• **DATA UNDER STUDY**
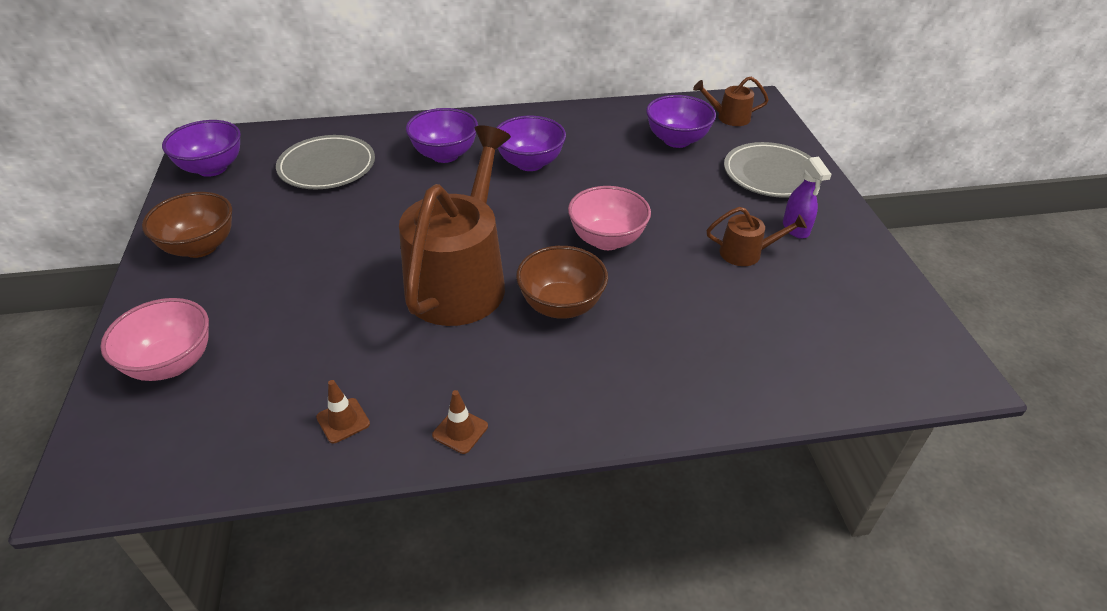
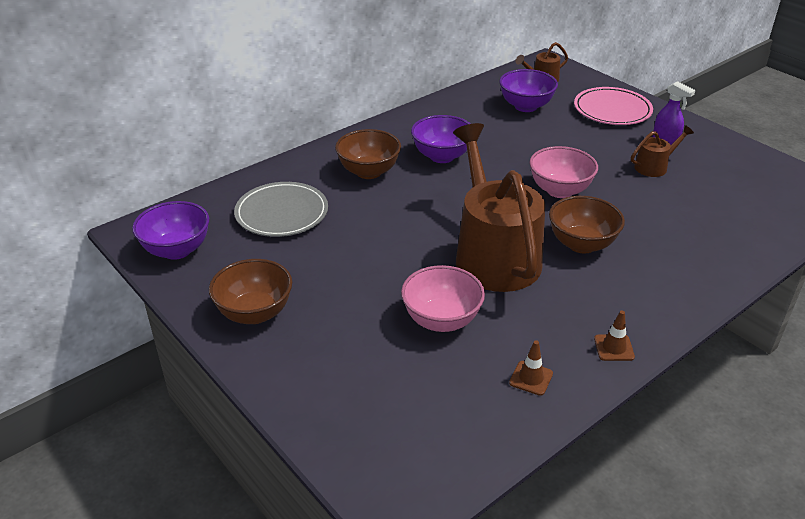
camera: 30 degrees left, 5 degrees down
(171, 363) = (351, 402): pink bowl -> pink bowl (441, 320)
(445, 155) = (369, 172): purple bowl -> brown bowl
(771, 174) = (612, 110): grey plate -> pink plate

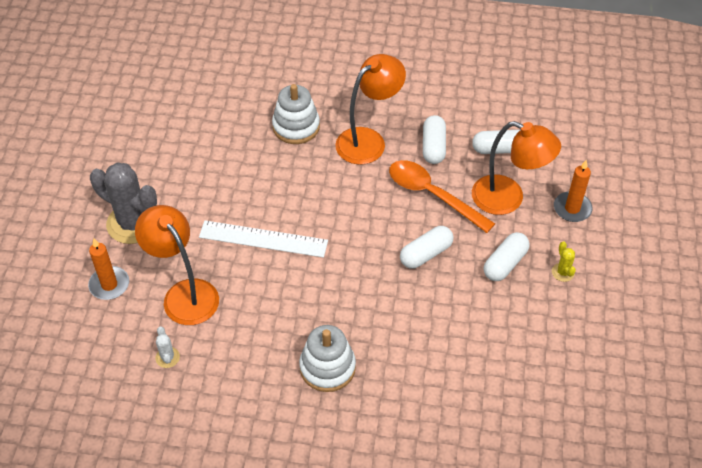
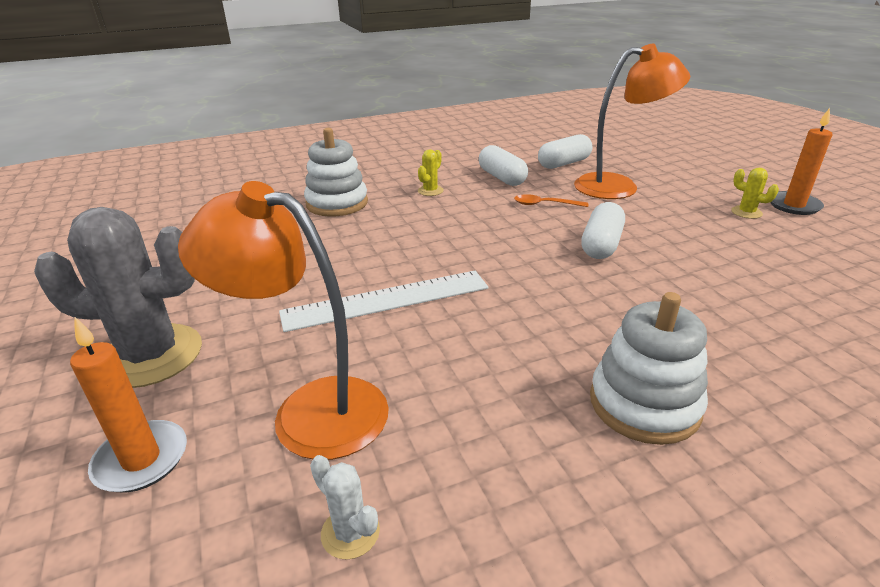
camera: 30 degrees left, 20 degrees down
(368, 140) = (430, 191): orange lamp -> yellow cactus
(432, 195) = (544, 204): orange spoon -> orange spoon, size x0.47
(505, 263) = (687, 224): white capsule -> none
(572, 208) = (681, 176): orange candle -> orange candle (793, 205)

• **WHAT IS REQUIRED**
Begin at the line containing "(171, 363) = (351, 402): pink" and stop at the last line of the data. Repeat only those lines, exactly, and leave out the pictures.

• **TASK SOLUTION**
(171, 363) = (351, 402): pink bowl -> pink bowl (441, 320)
(445, 155) = (369, 172): purple bowl -> brown bowl
(771, 174) = (612, 110): grey plate -> pink plate

camera: 30 degrees left, 20 degrees down
(368, 140) = (430, 191): orange lamp -> yellow cactus
(432, 195) = (544, 204): orange spoon -> orange spoon, size x0.47
(505, 263) = (687, 224): white capsule -> none
(572, 208) = (681, 176): orange candle -> orange candle (793, 205)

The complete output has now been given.